Reproduce the following records verbatim, beginning with the line that contains "tilled [520, 770]" and ending with the line that contains "muted (409, 320)", both lines included.

== GIVEN RECORDS

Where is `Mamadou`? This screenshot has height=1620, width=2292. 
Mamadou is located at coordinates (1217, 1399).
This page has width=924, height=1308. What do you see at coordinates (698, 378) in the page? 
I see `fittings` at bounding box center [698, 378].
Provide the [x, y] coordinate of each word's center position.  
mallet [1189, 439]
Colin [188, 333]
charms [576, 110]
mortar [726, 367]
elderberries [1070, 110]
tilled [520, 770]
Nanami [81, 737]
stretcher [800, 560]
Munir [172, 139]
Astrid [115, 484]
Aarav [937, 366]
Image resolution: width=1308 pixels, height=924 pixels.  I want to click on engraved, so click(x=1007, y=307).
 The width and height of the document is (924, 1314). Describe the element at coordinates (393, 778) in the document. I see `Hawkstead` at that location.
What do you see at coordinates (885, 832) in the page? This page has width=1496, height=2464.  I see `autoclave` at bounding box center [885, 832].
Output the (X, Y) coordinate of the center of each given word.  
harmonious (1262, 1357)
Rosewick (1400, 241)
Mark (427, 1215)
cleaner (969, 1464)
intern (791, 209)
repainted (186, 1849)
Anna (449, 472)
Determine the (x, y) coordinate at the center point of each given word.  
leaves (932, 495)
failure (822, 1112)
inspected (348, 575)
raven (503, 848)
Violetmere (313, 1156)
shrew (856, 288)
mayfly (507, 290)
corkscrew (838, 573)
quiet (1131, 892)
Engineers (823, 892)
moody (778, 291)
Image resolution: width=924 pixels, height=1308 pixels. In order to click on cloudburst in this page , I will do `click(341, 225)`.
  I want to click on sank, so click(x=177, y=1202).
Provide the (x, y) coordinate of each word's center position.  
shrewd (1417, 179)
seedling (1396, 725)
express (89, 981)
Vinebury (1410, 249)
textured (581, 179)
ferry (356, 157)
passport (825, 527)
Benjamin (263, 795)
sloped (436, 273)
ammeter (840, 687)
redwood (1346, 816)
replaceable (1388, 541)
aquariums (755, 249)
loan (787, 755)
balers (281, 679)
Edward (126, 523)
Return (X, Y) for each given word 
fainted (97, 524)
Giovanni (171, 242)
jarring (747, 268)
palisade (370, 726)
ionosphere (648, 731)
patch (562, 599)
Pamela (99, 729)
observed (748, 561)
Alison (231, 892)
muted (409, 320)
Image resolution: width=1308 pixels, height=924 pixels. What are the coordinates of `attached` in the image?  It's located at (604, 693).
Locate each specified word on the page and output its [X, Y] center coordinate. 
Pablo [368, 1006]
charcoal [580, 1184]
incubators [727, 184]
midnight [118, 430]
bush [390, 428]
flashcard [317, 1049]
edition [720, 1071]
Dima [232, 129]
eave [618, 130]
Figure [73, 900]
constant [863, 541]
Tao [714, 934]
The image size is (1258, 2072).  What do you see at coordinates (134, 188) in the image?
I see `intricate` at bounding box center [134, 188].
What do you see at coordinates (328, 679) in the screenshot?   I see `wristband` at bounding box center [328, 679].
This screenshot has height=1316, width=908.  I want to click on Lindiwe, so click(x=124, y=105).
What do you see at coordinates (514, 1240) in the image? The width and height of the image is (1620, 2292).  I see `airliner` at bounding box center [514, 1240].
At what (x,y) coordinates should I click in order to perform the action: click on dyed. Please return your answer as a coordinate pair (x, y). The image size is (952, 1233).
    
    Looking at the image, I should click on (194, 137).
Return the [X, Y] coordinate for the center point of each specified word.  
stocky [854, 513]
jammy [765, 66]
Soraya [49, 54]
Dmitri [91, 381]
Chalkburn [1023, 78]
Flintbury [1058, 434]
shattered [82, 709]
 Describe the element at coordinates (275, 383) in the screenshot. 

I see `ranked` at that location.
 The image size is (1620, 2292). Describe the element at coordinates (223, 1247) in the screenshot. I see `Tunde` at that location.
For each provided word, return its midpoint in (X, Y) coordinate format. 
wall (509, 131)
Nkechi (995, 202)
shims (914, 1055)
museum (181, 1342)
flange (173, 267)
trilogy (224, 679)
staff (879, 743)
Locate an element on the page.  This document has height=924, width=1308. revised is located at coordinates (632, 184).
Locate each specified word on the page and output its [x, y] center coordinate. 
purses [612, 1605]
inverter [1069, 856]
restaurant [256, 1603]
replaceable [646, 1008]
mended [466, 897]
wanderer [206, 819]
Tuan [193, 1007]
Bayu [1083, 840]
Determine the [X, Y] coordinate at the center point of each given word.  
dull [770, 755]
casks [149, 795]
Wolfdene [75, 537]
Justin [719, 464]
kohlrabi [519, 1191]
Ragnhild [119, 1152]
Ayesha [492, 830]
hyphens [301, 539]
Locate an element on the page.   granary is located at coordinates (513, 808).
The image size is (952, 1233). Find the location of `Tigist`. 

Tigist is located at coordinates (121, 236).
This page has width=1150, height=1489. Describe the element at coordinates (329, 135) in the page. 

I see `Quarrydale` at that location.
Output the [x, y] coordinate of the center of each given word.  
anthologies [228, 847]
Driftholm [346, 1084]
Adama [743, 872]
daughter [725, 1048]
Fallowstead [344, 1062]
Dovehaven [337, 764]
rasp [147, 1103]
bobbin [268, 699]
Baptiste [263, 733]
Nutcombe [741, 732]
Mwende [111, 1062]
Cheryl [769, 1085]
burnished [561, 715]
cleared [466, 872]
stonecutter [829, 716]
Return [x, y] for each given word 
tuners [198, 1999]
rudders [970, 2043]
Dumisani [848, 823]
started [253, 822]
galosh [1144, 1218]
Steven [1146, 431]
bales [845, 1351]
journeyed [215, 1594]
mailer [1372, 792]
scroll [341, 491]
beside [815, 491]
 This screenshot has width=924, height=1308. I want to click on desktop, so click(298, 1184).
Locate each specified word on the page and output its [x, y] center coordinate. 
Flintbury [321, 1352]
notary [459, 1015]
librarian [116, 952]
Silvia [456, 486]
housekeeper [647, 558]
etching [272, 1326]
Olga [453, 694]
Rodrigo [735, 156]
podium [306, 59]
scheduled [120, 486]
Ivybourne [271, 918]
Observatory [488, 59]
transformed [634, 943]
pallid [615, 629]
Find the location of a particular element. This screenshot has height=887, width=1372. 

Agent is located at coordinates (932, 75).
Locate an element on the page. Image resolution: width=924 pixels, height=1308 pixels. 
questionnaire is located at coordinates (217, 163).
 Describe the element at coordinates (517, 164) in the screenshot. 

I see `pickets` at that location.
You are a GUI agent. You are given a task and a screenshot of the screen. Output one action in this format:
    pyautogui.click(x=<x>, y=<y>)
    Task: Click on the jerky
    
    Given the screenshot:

====

> **ANSWER TO THE PROBLEM**
tilled [520, 770]
Nanami [81, 737]
stretcher [800, 560]
Munir [172, 139]
Astrid [115, 484]
Aarav [937, 366]
Image resolution: width=1308 pixels, height=924 pixels.  I want to click on engraved, so click(x=1007, y=307).
 The width and height of the document is (924, 1314). Describe the element at coordinates (393, 778) in the document. I see `Hawkstead` at that location.
What do you see at coordinates (885, 832) in the page? This page has width=1496, height=2464.  I see `autoclave` at bounding box center [885, 832].
Output the (X, Y) coordinate of the center of each given word.  
harmonious (1262, 1357)
Rosewick (1400, 241)
Mark (427, 1215)
cleaner (969, 1464)
intern (791, 209)
repainted (186, 1849)
Anna (449, 472)
Determine the (x, y) coordinate at the center point of each given word.  
leaves (932, 495)
failure (822, 1112)
inspected (348, 575)
raven (503, 848)
Violetmere (313, 1156)
shrew (856, 288)
mayfly (507, 290)
corkscrew (838, 573)
quiet (1131, 892)
Engineers (823, 892)
moody (778, 291)
Image resolution: width=924 pixels, height=1308 pixels. In order to click on cloudburst in this page , I will do `click(341, 225)`.
  I want to click on sank, so click(x=177, y=1202).
Provide the (x, y) coordinate of each word's center position.  
shrewd (1417, 179)
seedling (1396, 725)
express (89, 981)
Vinebury (1410, 249)
textured (581, 179)
ferry (356, 157)
passport (825, 527)
Benjamin (263, 795)
sloped (436, 273)
ammeter (840, 687)
redwood (1346, 816)
replaceable (1388, 541)
aquariums (755, 249)
loan (787, 755)
balers (281, 679)
Edward (126, 523)
Return (X, Y) for each given word 
fainted (97, 524)
Giovanni (171, 242)
jarring (747, 268)
palisade (370, 726)
ionosphere (648, 731)
patch (562, 599)
Pamela (99, 729)
observed (748, 561)
Alison (231, 892)
muted (409, 320)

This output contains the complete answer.